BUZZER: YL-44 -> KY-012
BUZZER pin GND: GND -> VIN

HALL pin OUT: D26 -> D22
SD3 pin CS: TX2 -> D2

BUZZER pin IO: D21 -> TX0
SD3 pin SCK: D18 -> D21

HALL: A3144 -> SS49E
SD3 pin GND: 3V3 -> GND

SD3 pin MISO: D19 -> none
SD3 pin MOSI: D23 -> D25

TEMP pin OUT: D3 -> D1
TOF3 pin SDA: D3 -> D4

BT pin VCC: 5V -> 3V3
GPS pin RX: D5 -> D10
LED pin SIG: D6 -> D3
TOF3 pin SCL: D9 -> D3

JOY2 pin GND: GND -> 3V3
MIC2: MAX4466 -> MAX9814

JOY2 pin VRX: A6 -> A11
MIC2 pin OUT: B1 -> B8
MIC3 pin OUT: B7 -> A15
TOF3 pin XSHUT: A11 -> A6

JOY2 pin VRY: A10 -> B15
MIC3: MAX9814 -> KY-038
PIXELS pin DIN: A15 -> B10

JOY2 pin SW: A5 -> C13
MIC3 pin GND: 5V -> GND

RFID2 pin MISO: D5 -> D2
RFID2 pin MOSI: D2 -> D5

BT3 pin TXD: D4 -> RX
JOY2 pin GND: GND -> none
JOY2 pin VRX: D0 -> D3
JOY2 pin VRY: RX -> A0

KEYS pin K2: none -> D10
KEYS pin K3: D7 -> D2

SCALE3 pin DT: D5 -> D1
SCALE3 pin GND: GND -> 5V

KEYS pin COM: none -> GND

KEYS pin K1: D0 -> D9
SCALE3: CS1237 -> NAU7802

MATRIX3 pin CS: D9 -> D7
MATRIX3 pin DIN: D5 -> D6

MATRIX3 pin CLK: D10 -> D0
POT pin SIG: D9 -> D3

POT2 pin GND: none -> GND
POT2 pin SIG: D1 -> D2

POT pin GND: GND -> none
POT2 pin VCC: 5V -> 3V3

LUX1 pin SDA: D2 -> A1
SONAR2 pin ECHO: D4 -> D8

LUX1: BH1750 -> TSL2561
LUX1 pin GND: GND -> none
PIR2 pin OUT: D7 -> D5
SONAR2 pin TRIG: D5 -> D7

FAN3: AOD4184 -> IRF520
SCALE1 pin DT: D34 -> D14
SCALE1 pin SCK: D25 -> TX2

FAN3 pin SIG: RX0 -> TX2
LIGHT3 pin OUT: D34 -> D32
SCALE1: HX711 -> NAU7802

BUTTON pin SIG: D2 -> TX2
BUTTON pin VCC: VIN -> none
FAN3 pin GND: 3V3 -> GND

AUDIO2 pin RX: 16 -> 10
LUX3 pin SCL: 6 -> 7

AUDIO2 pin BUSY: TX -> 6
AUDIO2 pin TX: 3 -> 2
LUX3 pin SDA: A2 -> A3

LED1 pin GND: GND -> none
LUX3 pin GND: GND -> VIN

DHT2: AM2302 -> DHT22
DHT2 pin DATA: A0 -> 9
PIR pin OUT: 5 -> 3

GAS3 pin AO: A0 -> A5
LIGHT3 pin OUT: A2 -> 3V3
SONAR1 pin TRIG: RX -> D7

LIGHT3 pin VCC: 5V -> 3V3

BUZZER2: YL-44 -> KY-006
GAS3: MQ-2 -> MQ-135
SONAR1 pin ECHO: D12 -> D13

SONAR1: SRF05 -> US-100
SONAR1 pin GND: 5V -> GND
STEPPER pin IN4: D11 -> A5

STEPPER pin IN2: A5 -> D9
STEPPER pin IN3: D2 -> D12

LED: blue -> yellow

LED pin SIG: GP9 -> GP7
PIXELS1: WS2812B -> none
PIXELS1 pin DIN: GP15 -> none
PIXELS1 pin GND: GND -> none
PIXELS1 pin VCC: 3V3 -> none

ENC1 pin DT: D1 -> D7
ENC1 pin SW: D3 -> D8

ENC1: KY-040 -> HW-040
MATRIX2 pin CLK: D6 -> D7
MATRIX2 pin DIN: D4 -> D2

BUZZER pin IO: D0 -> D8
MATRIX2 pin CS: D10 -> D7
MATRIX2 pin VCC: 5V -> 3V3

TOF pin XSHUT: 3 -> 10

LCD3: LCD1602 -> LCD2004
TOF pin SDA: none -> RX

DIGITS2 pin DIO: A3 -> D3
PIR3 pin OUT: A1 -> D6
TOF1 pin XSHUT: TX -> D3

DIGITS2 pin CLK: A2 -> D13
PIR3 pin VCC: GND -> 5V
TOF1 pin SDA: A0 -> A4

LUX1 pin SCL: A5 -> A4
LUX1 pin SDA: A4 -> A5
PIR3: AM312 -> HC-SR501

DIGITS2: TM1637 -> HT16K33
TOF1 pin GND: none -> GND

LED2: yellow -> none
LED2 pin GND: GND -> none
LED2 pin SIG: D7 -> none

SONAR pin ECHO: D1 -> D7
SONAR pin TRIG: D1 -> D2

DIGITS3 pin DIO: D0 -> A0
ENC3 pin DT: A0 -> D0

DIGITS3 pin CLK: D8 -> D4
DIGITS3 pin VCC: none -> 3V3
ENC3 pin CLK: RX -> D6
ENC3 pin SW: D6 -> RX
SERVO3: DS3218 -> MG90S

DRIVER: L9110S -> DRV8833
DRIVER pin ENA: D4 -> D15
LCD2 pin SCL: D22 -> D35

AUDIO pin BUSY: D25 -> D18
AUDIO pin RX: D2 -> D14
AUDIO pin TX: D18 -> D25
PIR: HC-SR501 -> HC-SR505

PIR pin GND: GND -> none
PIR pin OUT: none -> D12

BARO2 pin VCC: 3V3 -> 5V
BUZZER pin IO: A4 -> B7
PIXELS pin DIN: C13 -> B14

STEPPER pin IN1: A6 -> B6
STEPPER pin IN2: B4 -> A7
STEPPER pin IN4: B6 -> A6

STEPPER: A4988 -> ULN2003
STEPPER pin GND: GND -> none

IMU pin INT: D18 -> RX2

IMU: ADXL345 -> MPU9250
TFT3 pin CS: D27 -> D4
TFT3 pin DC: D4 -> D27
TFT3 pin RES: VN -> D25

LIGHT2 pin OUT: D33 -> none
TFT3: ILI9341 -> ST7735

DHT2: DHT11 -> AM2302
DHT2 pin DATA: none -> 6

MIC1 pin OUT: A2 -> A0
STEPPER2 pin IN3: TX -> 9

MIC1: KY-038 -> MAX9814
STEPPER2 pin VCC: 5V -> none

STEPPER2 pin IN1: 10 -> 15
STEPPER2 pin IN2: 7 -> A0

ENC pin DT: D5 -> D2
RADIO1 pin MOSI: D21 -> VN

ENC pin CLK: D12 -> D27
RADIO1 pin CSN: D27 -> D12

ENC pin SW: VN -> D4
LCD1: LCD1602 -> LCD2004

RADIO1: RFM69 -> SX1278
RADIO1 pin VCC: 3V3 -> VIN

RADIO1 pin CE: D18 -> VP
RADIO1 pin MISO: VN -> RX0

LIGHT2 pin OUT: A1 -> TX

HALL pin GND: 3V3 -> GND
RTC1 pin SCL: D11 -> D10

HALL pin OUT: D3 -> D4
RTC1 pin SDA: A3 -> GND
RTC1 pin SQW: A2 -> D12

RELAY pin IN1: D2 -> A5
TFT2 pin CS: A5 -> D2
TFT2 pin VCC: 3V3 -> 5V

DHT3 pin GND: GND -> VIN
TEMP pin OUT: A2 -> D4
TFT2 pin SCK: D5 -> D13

• Try it: Output the listing above in full, exactly as written.

• Problem solution:
BUZZER: YL-44 -> KY-012
BUZZER pin GND: GND -> VIN

HALL pin OUT: D26 -> D22
SD3 pin CS: TX2 -> D2

BUZZER pin IO: D21 -> TX0
SD3 pin SCK: D18 -> D21

HALL: A3144 -> SS49E
SD3 pin GND: 3V3 -> GND

SD3 pin MISO: D19 -> none
SD3 pin MOSI: D23 -> D25

TEMP pin OUT: D3 -> D1
TOF3 pin SDA: D3 -> D4

BT pin VCC: 5V -> 3V3
GPS pin RX: D5 -> D10
LED pin SIG: D6 -> D3
TOF3 pin SCL: D9 -> D3

JOY2 pin GND: GND -> 3V3
MIC2: MAX4466 -> MAX9814

JOY2 pin VRX: A6 -> A11
MIC2 pin OUT: B1 -> B8
MIC3 pin OUT: B7 -> A15
TOF3 pin XSHUT: A11 -> A6

JOY2 pin VRY: A10 -> B15
MIC3: MAX9814 -> KY-038
PIXELS pin DIN: A15 -> B10

JOY2 pin SW: A5 -> C13
MIC3 pin GND: 5V -> GND

RFID2 pin MISO: D5 -> D2
RFID2 pin MOSI: D2 -> D5

BT3 pin TXD: D4 -> RX
JOY2 pin GND: GND -> none
JOY2 pin VRX: D0 -> D3
JOY2 pin VRY: RX -> A0

KEYS pin K2: none -> D10
KEYS pin K3: D7 -> D2

SCALE3 pin DT: D5 -> D1
SCALE3 pin GND: GND -> 5V

KEYS pin COM: none -> GND

KEYS pin K1: D0 -> D9
SCALE3: CS1237 -> NAU7802

MATRIX3 pin CS: D9 -> D7
MATRIX3 pin DIN: D5 -> D6

MATRIX3 pin CLK: D10 -> D0
POT pin SIG: D9 -> D3

POT2 pin GND: none -> GND
POT2 pin SIG: D1 -> D2

POT pin GND: GND -> none
POT2 pin VCC: 5V -> 3V3

LUX1 pin SDA: D2 -> A1
SONAR2 pin ECHO: D4 -> D8

LUX1: BH1750 -> TSL2561
LUX1 pin GND: GND -> none
PIR2 pin OUT: D7 -> D5
SONAR2 pin TRIG: D5 -> D7

FAN3: AOD4184 -> IRF520
SCALE1 pin DT: D34 -> D14
SCALE1 pin SCK: D25 -> TX2

FAN3 pin SIG: RX0 -> TX2
LIGHT3 pin OUT: D34 -> D32
SCALE1: HX711 -> NAU7802

BUTTON pin SIG: D2 -> TX2
BUTTON pin VCC: VIN -> none
FAN3 pin GND: 3V3 -> GND

AUDIO2 pin RX: 16 -> 10
LUX3 pin SCL: 6 -> 7

AUDIO2 pin BUSY: TX -> 6
AUDIO2 pin TX: 3 -> 2
LUX3 pin SDA: A2 -> A3

LED1 pin GND: GND -> none
LUX3 pin GND: GND -> VIN

DHT2: AM2302 -> DHT22
DHT2 pin DATA: A0 -> 9
PIR pin OUT: 5 -> 3

GAS3 pin AO: A0 -> A5
LIGHT3 pin OUT: A2 -> 3V3
SONAR1 pin TRIG: RX -> D7

LIGHT3 pin VCC: 5V -> 3V3

BUZZER2: YL-44 -> KY-006
GAS3: MQ-2 -> MQ-135
SONAR1 pin ECHO: D12 -> D13

SONAR1: SRF05 -> US-100
SONAR1 pin GND: 5V -> GND
STEPPER pin IN4: D11 -> A5

STEPPER pin IN2: A5 -> D9
STEPPER pin IN3: D2 -> D12

LED: blue -> yellow

LED pin SIG: GP9 -> GP7
PIXELS1: WS2812B -> none
PIXELS1 pin DIN: GP15 -> none
PIXELS1 pin GND: GND -> none
PIXELS1 pin VCC: 3V3 -> none

ENC1 pin DT: D1 -> D7
ENC1 pin SW: D3 -> D8

ENC1: KY-040 -> HW-040
MATRIX2 pin CLK: D6 -> D7
MATRIX2 pin DIN: D4 -> D2

BUZZER pin IO: D0 -> D8
MATRIX2 pin CS: D10 -> D7
MATRIX2 pin VCC: 5V -> 3V3

TOF pin XSHUT: 3 -> 10

LCD3: LCD1602 -> LCD2004
TOF pin SDA: none -> RX

DIGITS2 pin DIO: A3 -> D3
PIR3 pin OUT: A1 -> D6
TOF1 pin XSHUT: TX -> D3

DIGITS2 pin CLK: A2 -> D13
PIR3 pin VCC: GND -> 5V
TOF1 pin SDA: A0 -> A4

LUX1 pin SCL: A5 -> A4
LUX1 pin SDA: A4 -> A5
PIR3: AM312 -> HC-SR501

DIGITS2: TM1637 -> HT16K33
TOF1 pin GND: none -> GND

LED2: yellow -> none
LED2 pin GND: GND -> none
LED2 pin SIG: D7 -> none

SONAR pin ECHO: D1 -> D7
SONAR pin TRIG: D1 -> D2

DIGITS3 pin DIO: D0 -> A0
ENC3 pin DT: A0 -> D0

DIGITS3 pin CLK: D8 -> D4
DIGITS3 pin VCC: none -> 3V3
ENC3 pin CLK: RX -> D6
ENC3 pin SW: D6 -> RX
SERVO3: DS3218 -> MG90S

DRIVER: L9110S -> DRV8833
DRIVER pin ENA: D4 -> D15
LCD2 pin SCL: D22 -> D35

AUDIO pin BUSY: D25 -> D18
AUDIO pin RX: D2 -> D14
AUDIO pin TX: D18 -> D25
PIR: HC-SR501 -> HC-SR505

PIR pin GND: GND -> none
PIR pin OUT: none -> D12

BARO2 pin VCC: 3V3 -> 5V
BUZZER pin IO: A4 -> B7
PIXELS pin DIN: C13 -> B14

STEPPER pin IN1: A6 -> B6
STEPPER pin IN2: B4 -> A7
STEPPER pin IN4: B6 -> A6

STEPPER: A4988 -> ULN2003
STEPPER pin GND: GND -> none

IMU pin INT: D18 -> RX2

IMU: ADXL345 -> MPU9250
TFT3 pin CS: D27 -> D4
TFT3 pin DC: D4 -> D27
TFT3 pin RES: VN -> D25

LIGHT2 pin OUT: D33 -> none
TFT3: ILI9341 -> ST7735

DHT2: DHT11 -> AM2302
DHT2 pin DATA: none -> 6

MIC1 pin OUT: A2 -> A0
STEPPER2 pin IN3: TX -> 9

MIC1: KY-038 -> MAX9814
STEPPER2 pin VCC: 5V -> none

STEPPER2 pin IN1: 10 -> 15
STEPPER2 pin IN2: 7 -> A0

ENC pin DT: D5 -> D2
RADIO1 pin MOSI: D21 -> VN

ENC pin CLK: D12 -> D27
RADIO1 pin CSN: D27 -> D12

ENC pin SW: VN -> D4
LCD1: LCD1602 -> LCD2004

RADIO1: RFM69 -> SX1278
RADIO1 pin VCC: 3V3 -> VIN

RADIO1 pin CE: D18 -> VP
RADIO1 pin MISO: VN -> RX0

LIGHT2 pin OUT: A1 -> TX

HALL pin GND: 3V3 -> GND
RTC1 pin SCL: D11 -> D10

HALL pin OUT: D3 -> D4
RTC1 pin SDA: A3 -> GND
RTC1 pin SQW: A2 -> D12

RELAY pin IN1: D2 -> A5
TFT2 pin CS: A5 -> D2
TFT2 pin VCC: 3V3 -> 5V

DHT3 pin GND: GND -> VIN
TEMP pin OUT: A2 -> D4
TFT2 pin SCK: D5 -> D13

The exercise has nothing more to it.